* Brief
Find the string "degrees" in the entries and copy each line that has it.

Spatial reasoning data:

● ● ●

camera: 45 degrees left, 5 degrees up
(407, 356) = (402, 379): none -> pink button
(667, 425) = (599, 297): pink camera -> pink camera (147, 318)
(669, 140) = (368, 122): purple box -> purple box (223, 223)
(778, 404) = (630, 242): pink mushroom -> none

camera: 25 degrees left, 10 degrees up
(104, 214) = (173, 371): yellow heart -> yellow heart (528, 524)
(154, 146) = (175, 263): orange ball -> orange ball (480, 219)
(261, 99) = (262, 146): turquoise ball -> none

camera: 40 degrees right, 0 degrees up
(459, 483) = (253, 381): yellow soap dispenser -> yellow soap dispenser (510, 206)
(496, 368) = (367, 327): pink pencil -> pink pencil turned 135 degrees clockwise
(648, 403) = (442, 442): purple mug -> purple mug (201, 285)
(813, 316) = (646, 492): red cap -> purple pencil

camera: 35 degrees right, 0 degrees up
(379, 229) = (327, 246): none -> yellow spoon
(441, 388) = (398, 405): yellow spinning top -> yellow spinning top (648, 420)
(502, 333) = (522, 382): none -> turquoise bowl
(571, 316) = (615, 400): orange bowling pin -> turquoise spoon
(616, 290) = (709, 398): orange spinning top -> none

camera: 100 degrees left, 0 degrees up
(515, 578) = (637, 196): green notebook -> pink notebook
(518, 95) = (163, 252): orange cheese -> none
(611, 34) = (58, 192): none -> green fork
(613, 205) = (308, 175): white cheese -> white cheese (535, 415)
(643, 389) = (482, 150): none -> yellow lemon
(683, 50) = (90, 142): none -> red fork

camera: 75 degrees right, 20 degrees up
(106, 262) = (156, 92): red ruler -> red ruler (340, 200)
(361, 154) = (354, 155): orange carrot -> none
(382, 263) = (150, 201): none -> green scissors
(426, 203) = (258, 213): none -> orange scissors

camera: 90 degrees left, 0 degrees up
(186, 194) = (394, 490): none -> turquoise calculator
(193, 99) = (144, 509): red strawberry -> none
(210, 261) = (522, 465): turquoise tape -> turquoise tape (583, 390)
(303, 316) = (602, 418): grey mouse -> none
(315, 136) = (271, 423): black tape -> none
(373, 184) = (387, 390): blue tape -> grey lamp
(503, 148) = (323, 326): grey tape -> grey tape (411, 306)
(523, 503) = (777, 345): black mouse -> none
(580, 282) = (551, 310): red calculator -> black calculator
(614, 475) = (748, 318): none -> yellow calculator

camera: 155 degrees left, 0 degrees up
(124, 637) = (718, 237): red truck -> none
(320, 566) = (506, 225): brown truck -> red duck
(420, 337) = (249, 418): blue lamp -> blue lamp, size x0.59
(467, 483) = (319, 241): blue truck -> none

● ● ●

* Finished exercise
camera: 45 degrees left, 5 degrees up
camera: 25 degrees left, 10 degrees up
camera: 40 degrees right, 0 degrees up
(496, 368) = (367, 327): pink pencil -> pink pencil turned 135 degrees clockwise
camera: 35 degrees right, 0 degrees up
camera: 100 degrees left, 0 degrees up
camera: 75 degrees right, 20 degrees up
camera: 90 degrees left, 0 degrees up
camera: 155 degrees left, 0 degrees up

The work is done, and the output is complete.